Dataset records START

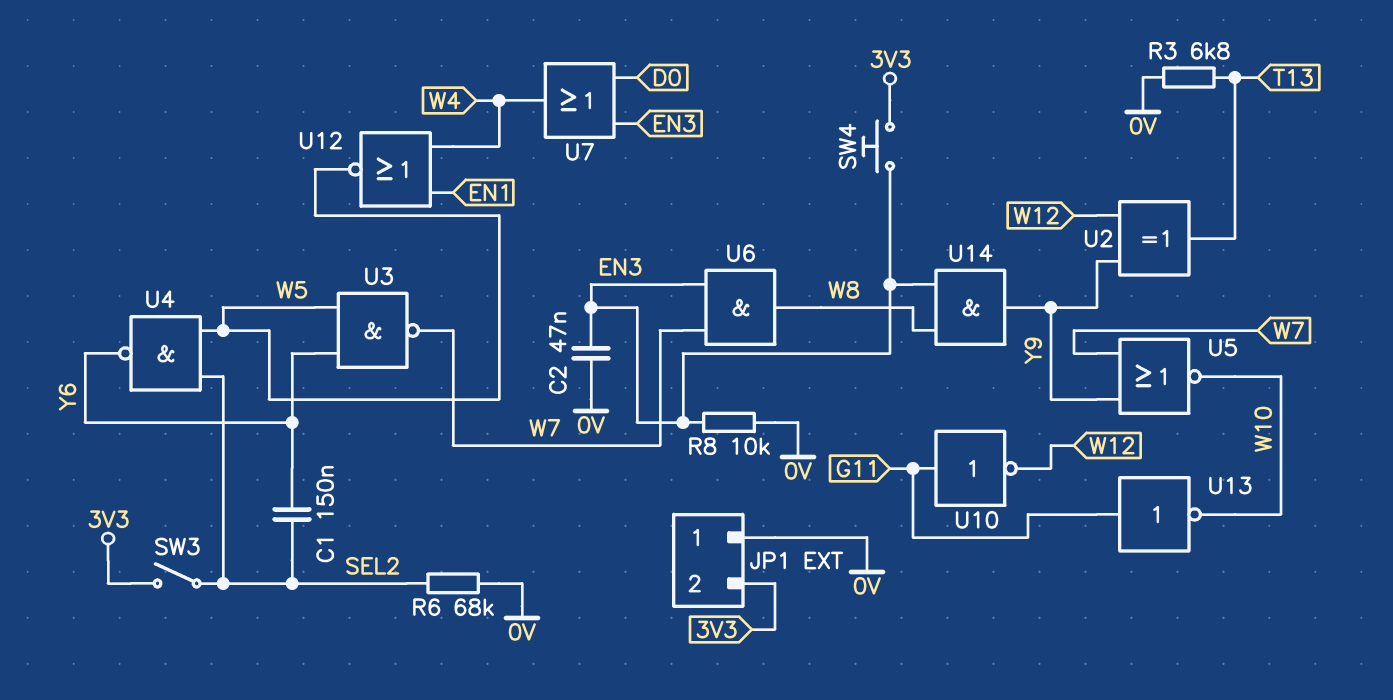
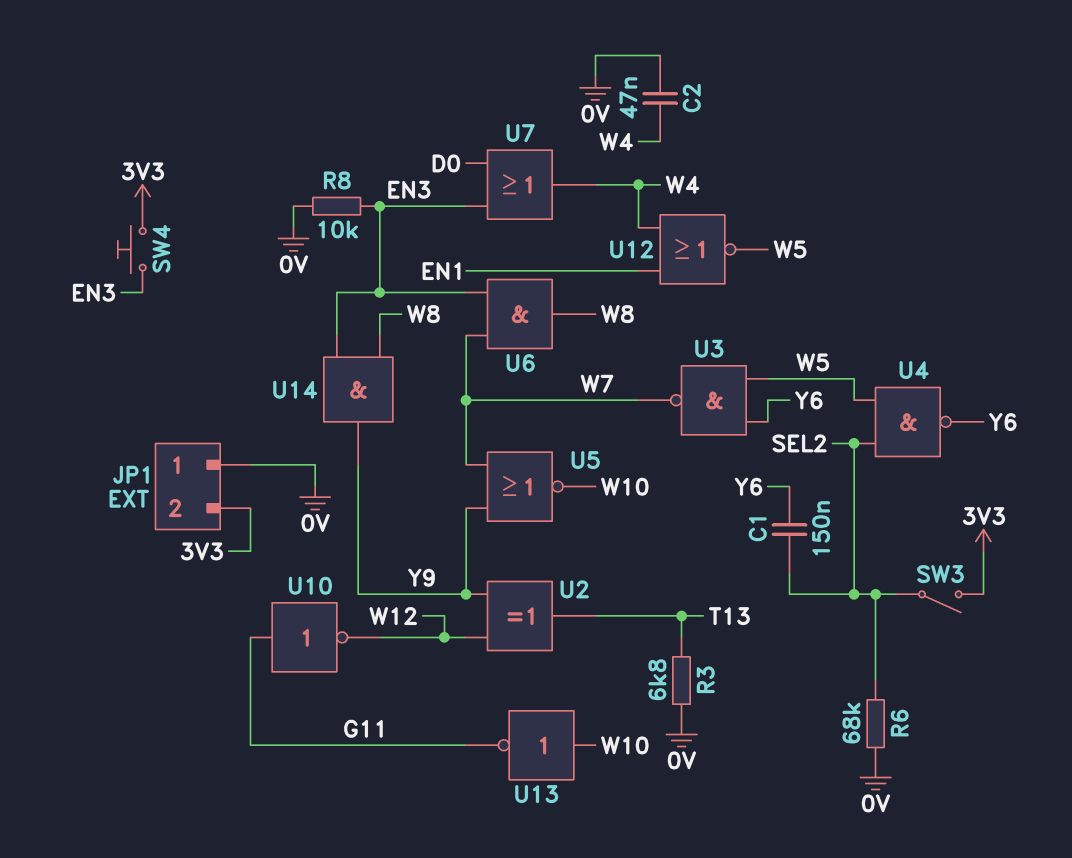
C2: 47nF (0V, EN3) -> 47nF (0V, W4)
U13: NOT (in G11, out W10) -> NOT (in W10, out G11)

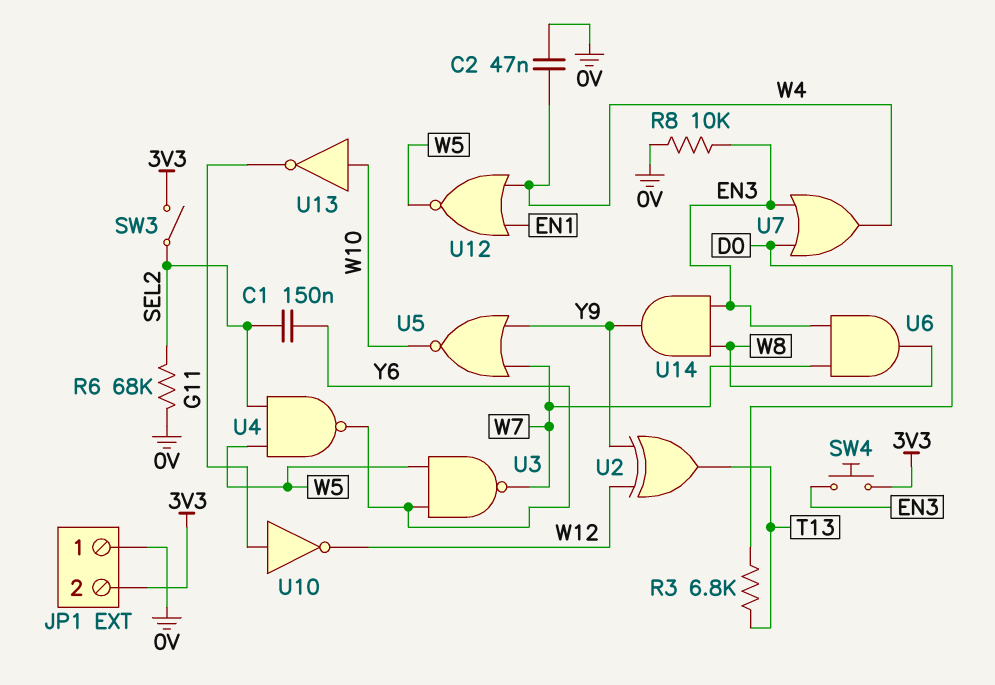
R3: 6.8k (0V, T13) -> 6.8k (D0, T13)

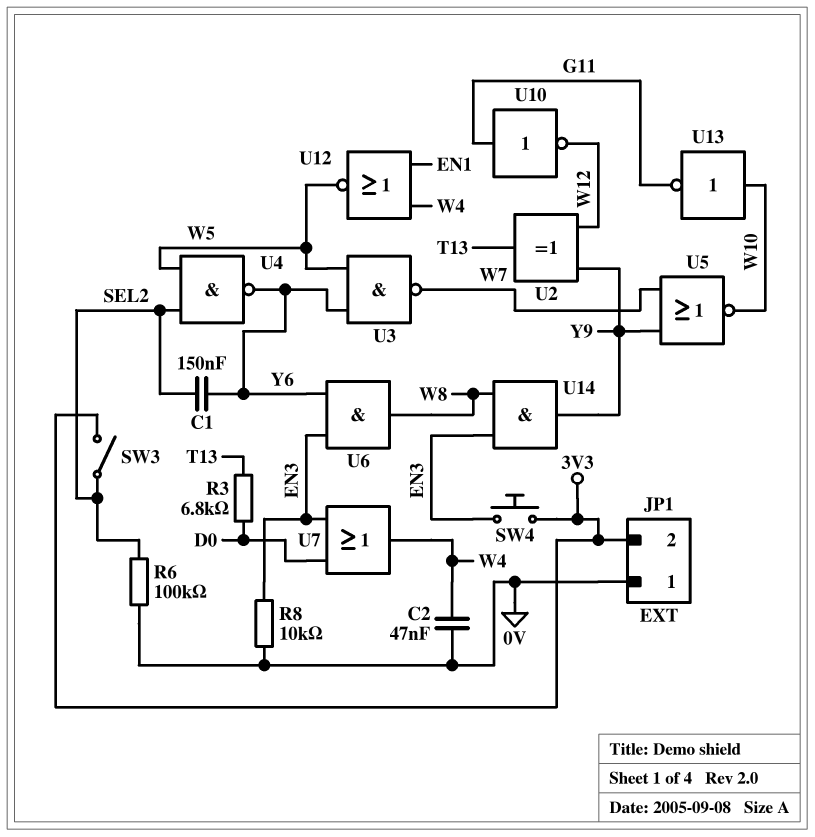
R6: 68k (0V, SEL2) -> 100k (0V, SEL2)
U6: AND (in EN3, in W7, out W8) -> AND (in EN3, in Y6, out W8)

Dataset records END
Dataset records START

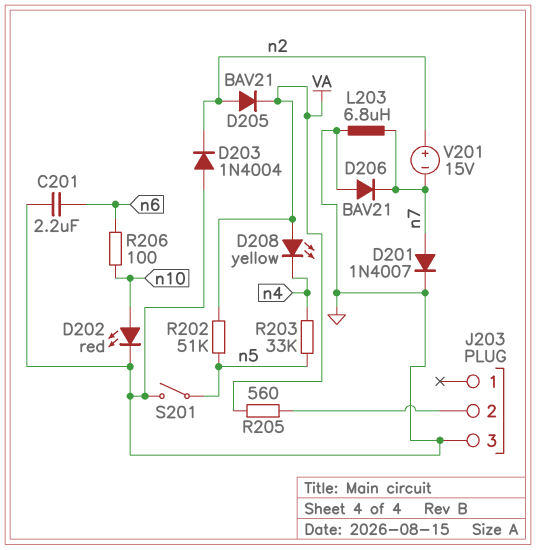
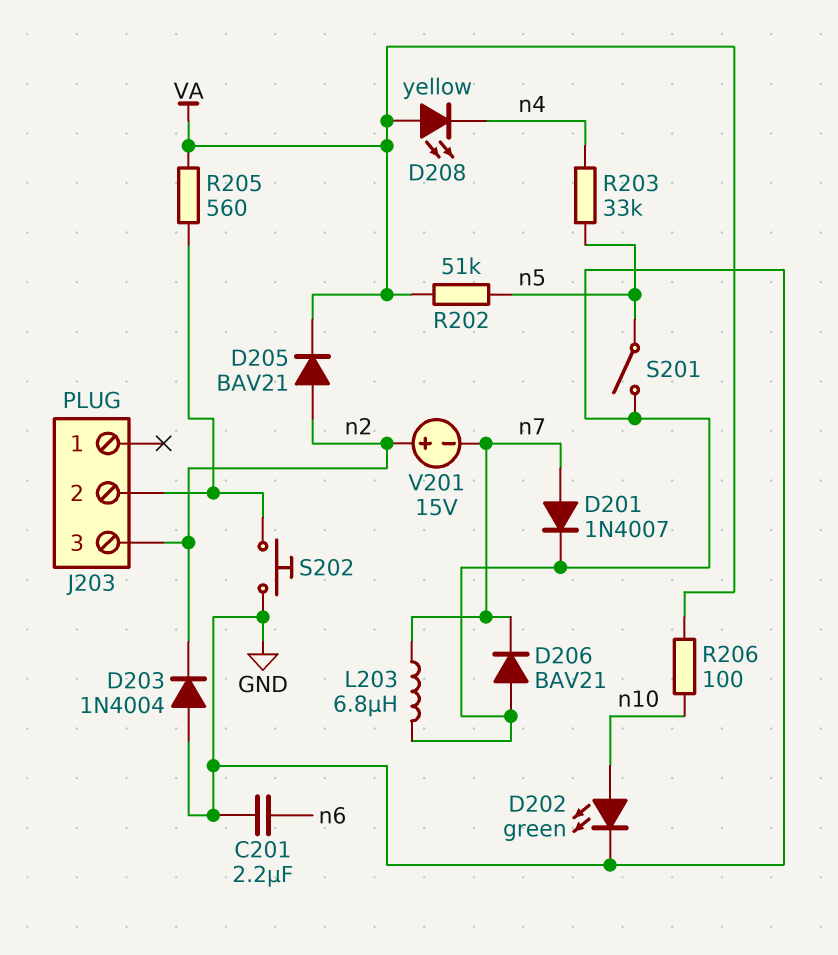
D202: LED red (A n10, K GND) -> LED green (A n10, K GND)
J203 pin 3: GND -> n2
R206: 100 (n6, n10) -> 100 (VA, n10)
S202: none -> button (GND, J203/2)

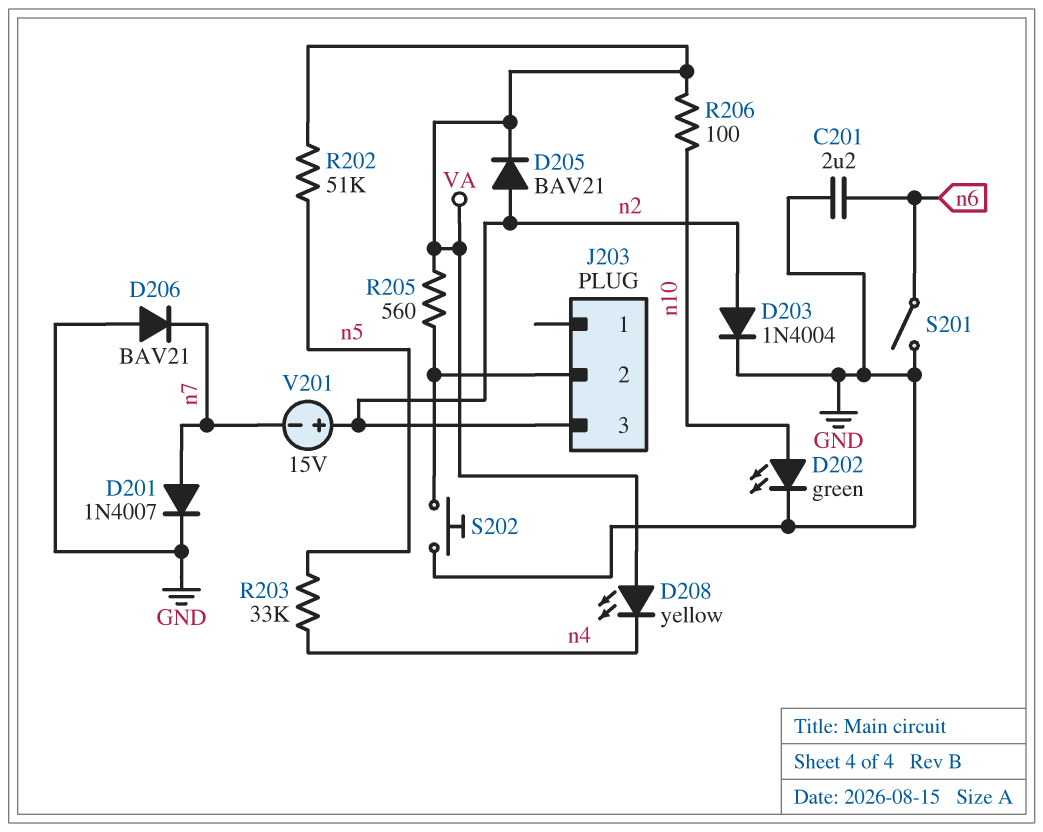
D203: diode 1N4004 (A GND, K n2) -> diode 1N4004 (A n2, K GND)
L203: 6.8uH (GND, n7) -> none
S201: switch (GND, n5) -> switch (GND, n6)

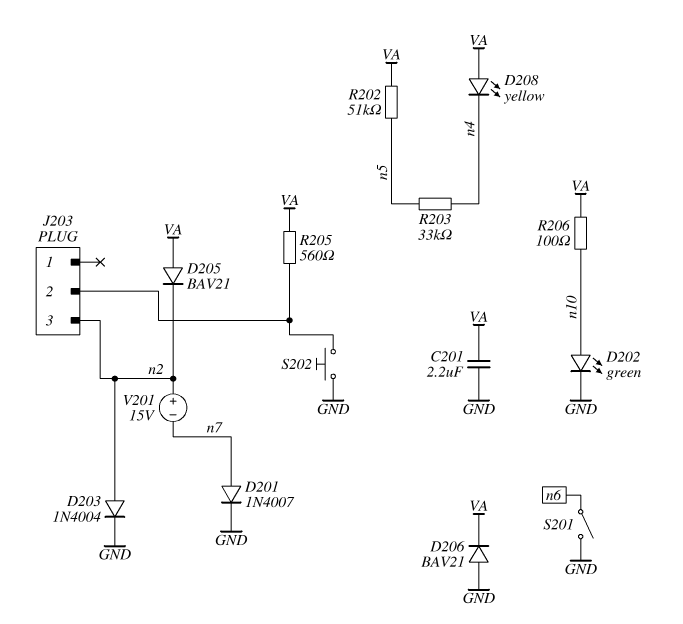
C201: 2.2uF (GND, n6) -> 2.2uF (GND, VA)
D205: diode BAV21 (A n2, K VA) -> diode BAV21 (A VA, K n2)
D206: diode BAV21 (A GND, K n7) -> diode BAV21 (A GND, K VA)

Dataset records END
Dataset records START

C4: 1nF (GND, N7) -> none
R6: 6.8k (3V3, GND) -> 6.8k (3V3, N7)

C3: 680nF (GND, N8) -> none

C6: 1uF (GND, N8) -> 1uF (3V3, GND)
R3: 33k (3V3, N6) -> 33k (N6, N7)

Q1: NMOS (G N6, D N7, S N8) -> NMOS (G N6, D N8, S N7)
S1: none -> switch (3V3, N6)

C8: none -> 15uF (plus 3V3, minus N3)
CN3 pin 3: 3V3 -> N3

Dataset records END

__To do__: Copy out only the lines of the records above from the one with "R6: 68k (0V, SEL2) -> 100k (0V, SEL2)" through the one with "U6: AND (in", exactly as they stand, both included.

__Exercise answer__:
R6: 68k (0V, SEL2) -> 100k (0V, SEL2)
U6: AND (in EN3, in W7, out W8) -> AND (in EN3, in Y6, out W8)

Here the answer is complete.